Work to complete =>
Wherever the word "pyramid" occurs in the lines below, copy the whole line.

Data for this task =>
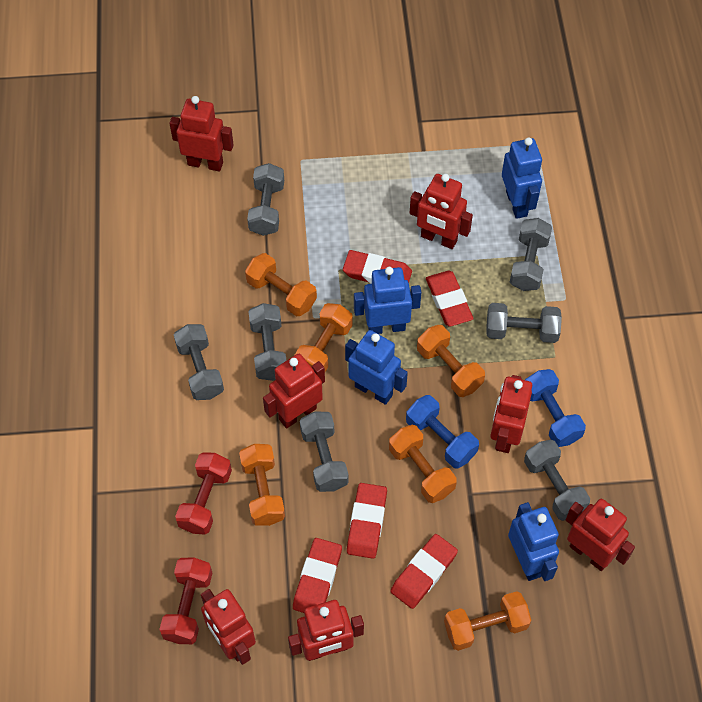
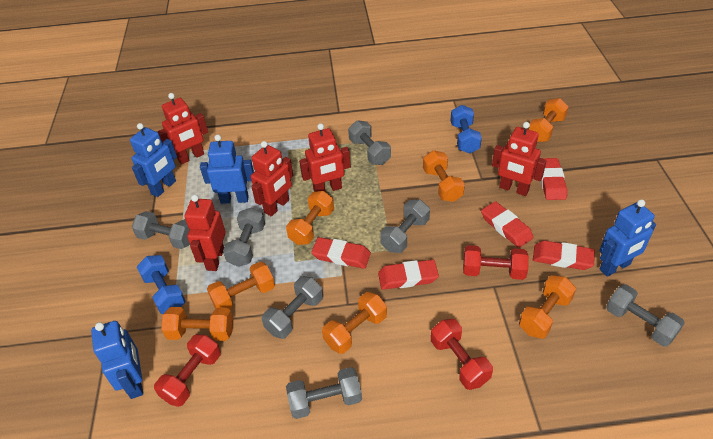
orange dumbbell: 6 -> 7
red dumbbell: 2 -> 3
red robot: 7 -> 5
--
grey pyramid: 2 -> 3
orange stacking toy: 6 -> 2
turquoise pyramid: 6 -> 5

Task solution =>
grey pyramid: 2 -> 3
turquoise pyramid: 6 -> 5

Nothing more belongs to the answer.